ASSIGNMENT: Which of the lines in the records below hold the string "phone"? Copy every one of them.

EXTRACTED ENTRIES:
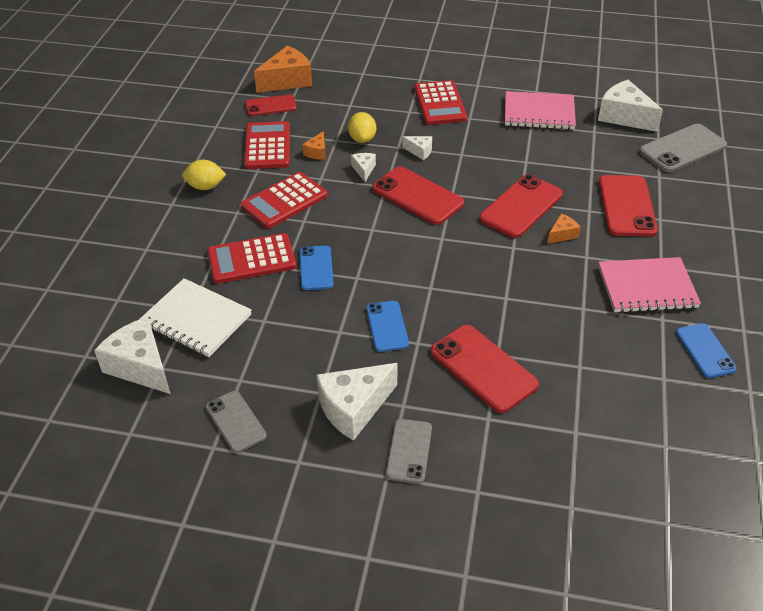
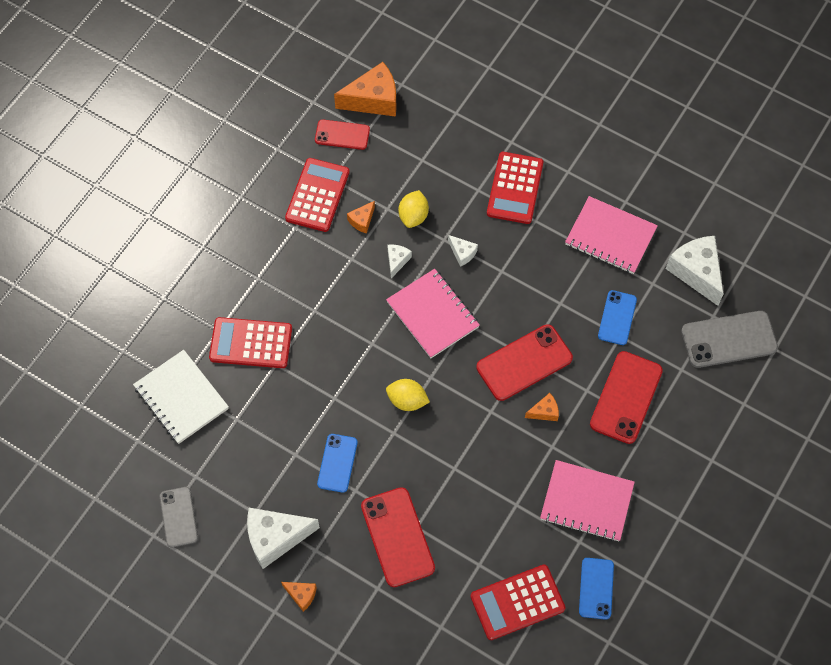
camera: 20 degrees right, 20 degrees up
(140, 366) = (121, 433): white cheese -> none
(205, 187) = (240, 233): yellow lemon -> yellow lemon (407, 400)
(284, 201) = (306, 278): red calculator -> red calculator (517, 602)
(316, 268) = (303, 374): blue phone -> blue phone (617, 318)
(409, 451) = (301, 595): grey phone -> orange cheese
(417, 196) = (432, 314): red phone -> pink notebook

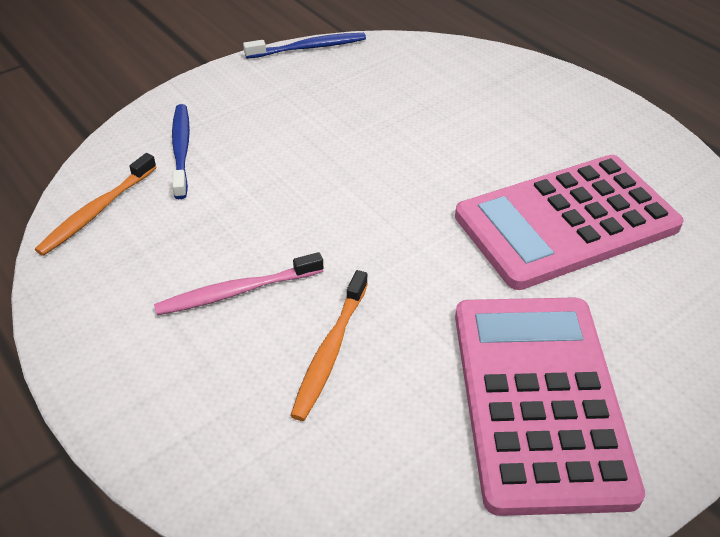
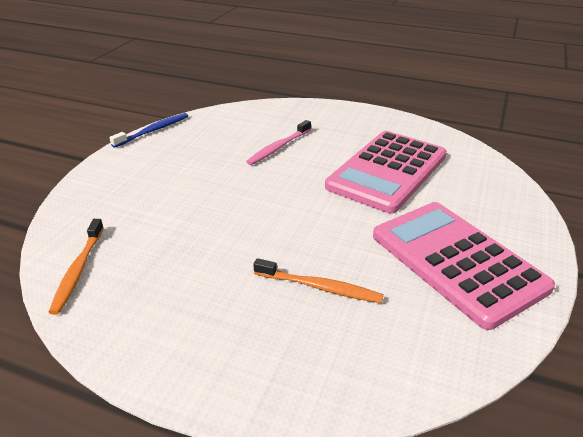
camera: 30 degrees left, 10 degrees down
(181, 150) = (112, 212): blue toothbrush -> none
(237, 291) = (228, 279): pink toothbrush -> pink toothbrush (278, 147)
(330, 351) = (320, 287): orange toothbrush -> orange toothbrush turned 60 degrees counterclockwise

EXPECTED OUTPUT:
(316, 268) = (303, 374): blue phone -> blue phone (617, 318)
(409, 451) = (301, 595): grey phone -> orange cheese
(417, 196) = (432, 314): red phone -> pink notebook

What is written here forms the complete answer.